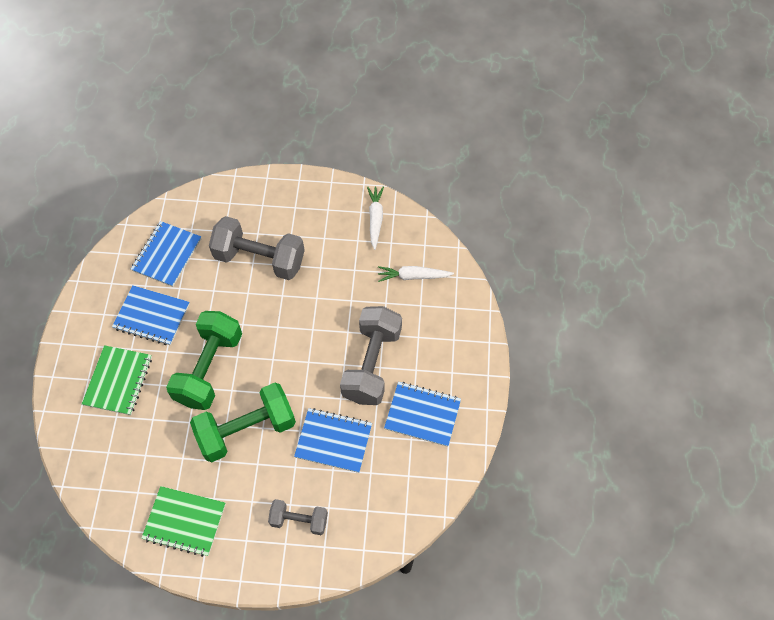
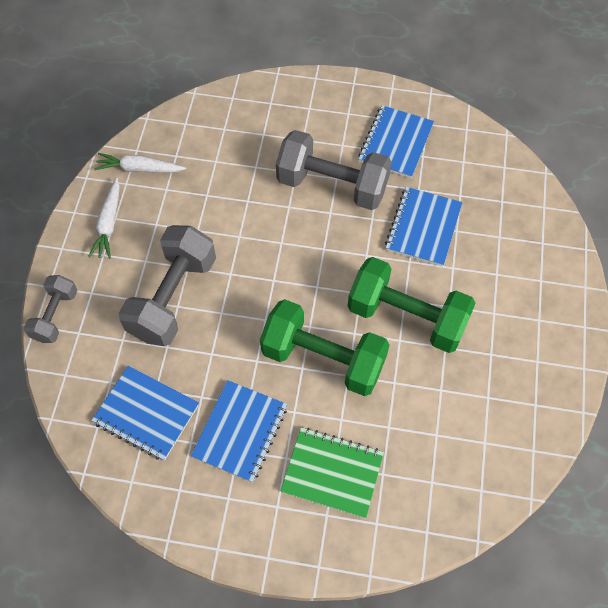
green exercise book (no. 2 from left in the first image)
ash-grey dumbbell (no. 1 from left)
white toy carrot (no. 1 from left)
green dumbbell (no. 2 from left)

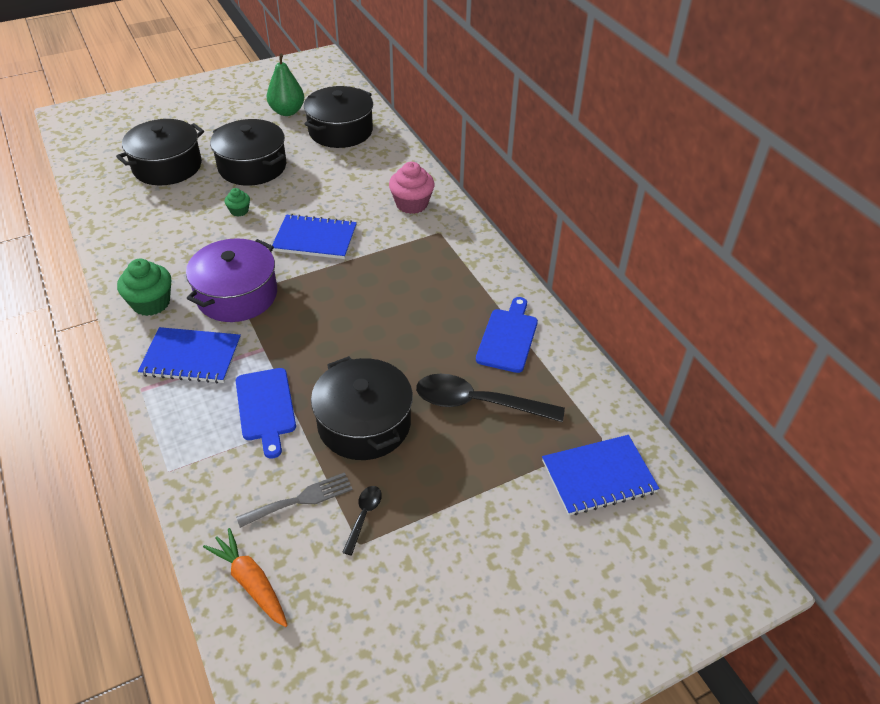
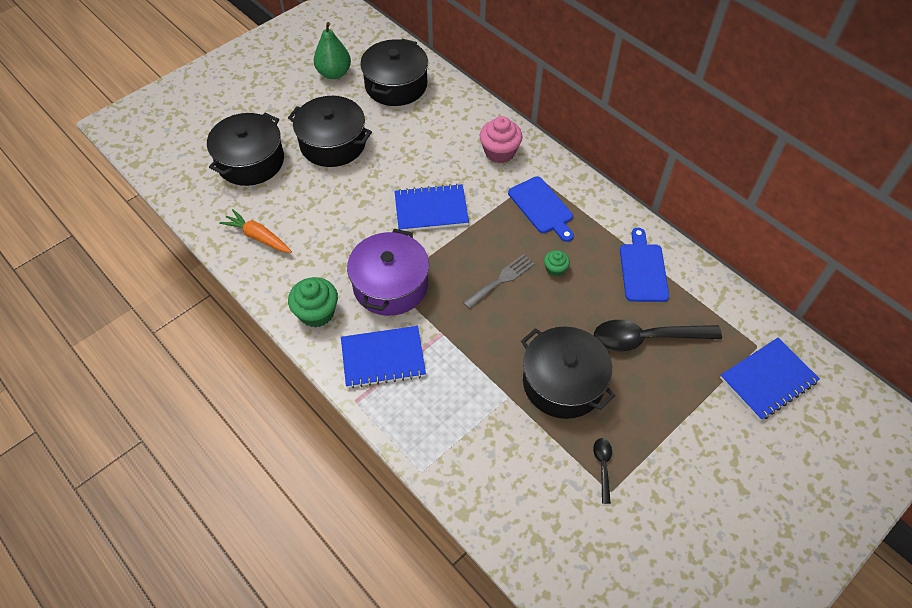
orange-coloured toy carrot
green fairy cake (no. 2 from left)
royal blue cutting board (no. 1 from left)
ash-grey dinner fork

——————————

**WORK INSTRUCTIONS:**
The expected result is the complete listing above, printed exactly, with no pictures.

**EXPECTED ANSWER:**
green exercise book (no. 2 from left in the first image)
ash-grey dumbbell (no. 1 from left)
white toy carrot (no. 1 from left)
green dumbbell (no. 2 from left)

orange-coloured toy carrot
green fairy cake (no. 2 from left)
royal blue cutting board (no. 1 from left)
ash-grey dinner fork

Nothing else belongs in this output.